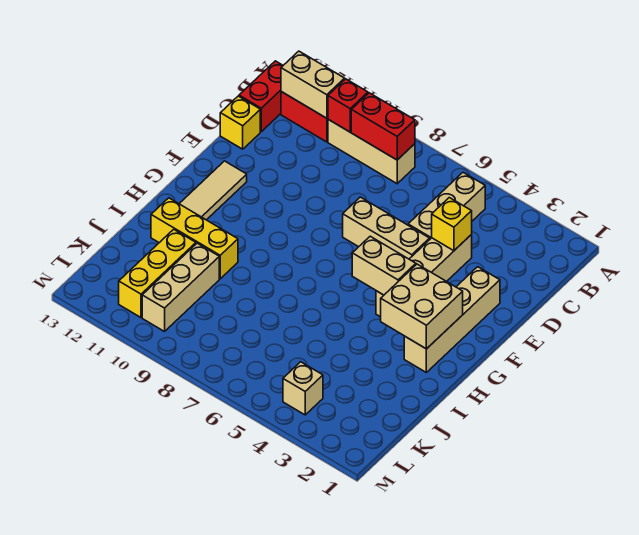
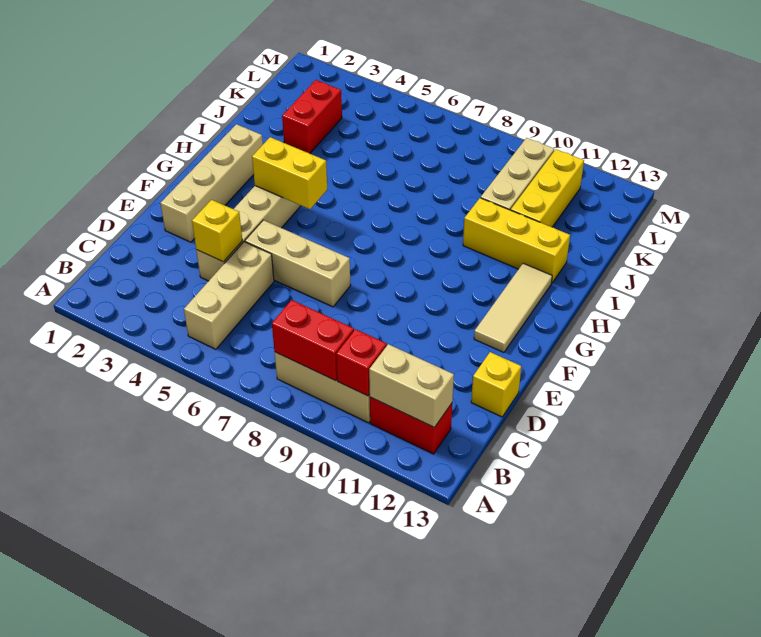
red brick B13:C13 level 1 -> red brick J3:K3 level 1
tan brick G2:H3 level 2 -> none
tan brick G4:G5 level 2 -> yellow brick G4:G5 level 2
tan brick L4 level 1 -> none

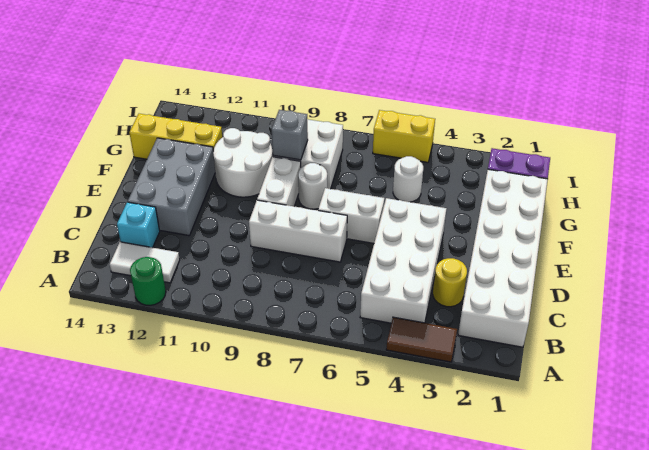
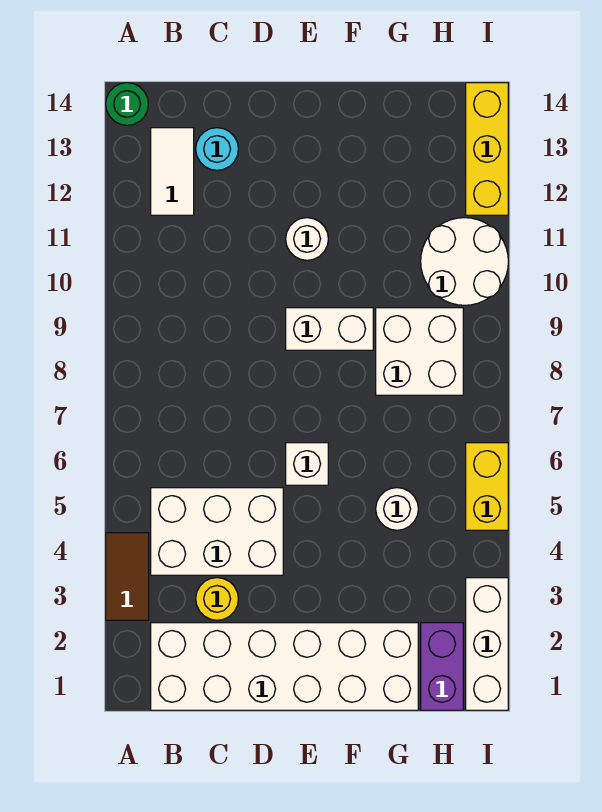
green round brick A12 level 1 -> green round brick A14 level 1
white brick B4:E5 level 1 -> white brick B4:D5 level 1
cyan brick C13 level 1 -> cyan round brick C13 level 1
white brick D7:D9 level 1 -> white brick I1:I3 level 1
grey brick D12:F13 level 1 -> none
white brick E6:E7 level 1 -> white brick E6 level 1
white round brick F8 level 1 -> white round brick E11 level 1
white round brick F10:G11 level 1 -> white round brick H10:I11 level 1
grey brick G9 level 2 -> none
yellow brick G12:G14 level 1 -> yellow brick I12:I14 level 1

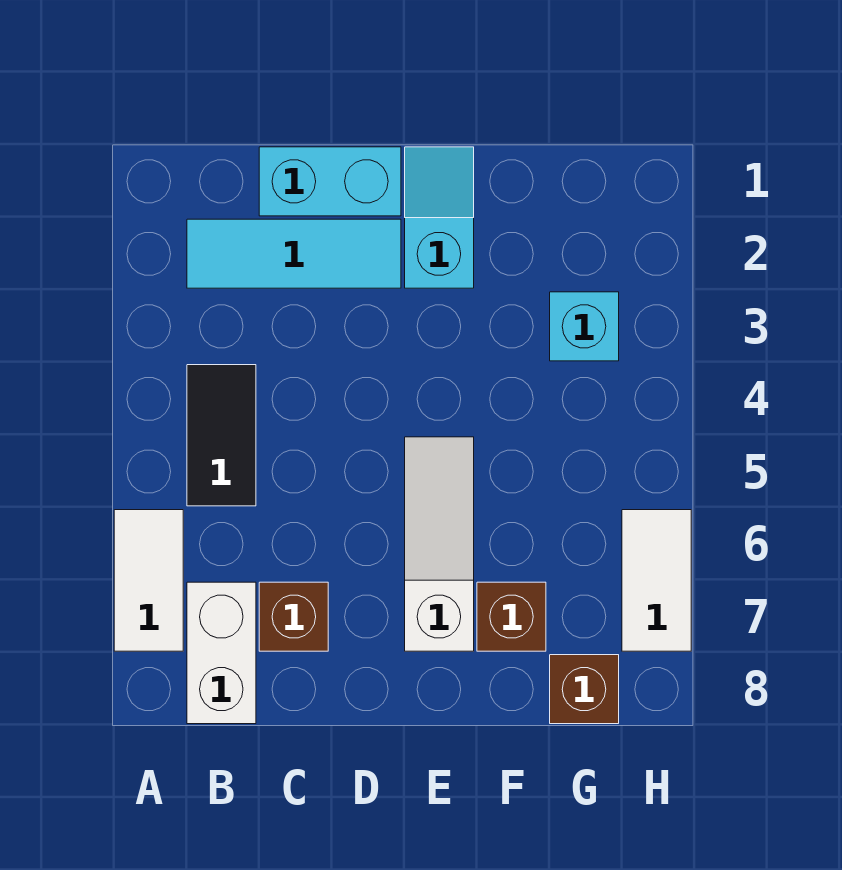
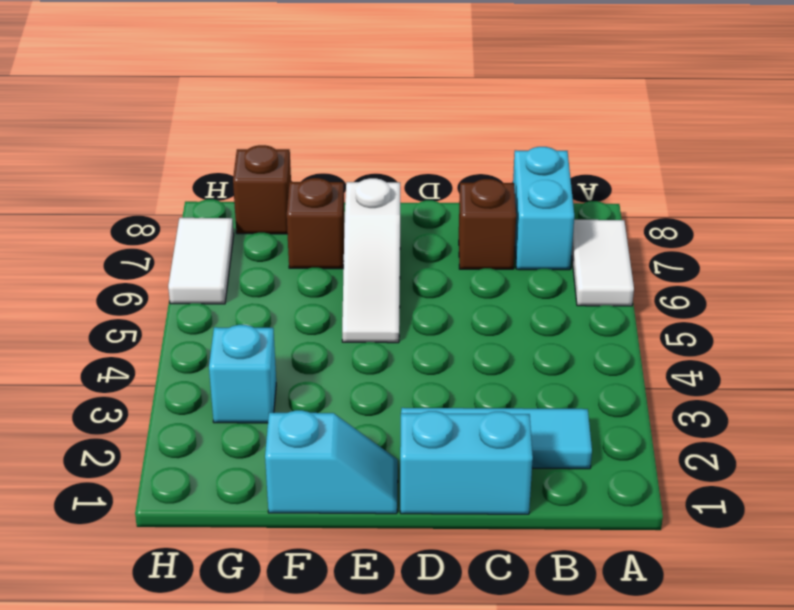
black tile B4:B5 level 1 -> none
white brick B7:B8 level 1 -> cyan brick B7:B8 level 1
cyan slope E1:E2 level 1 top 2 -> cyan slope E1:F1 level 1 top F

# [What you are asked to do]
Each line above that has the word "white" must be copied.

# [Answer section]
white brick B4:E5 level 1 -> white brick B4:D5 level 1
white brick D7:D9 level 1 -> white brick I1:I3 level 1
white brick E6:E7 level 1 -> white brick E6 level 1
white round brick F8 level 1 -> white round brick E11 level 1
white round brick F10:G11 level 1 -> white round brick H10:I11 level 1
white brick B7:B8 level 1 -> cyan brick B7:B8 level 1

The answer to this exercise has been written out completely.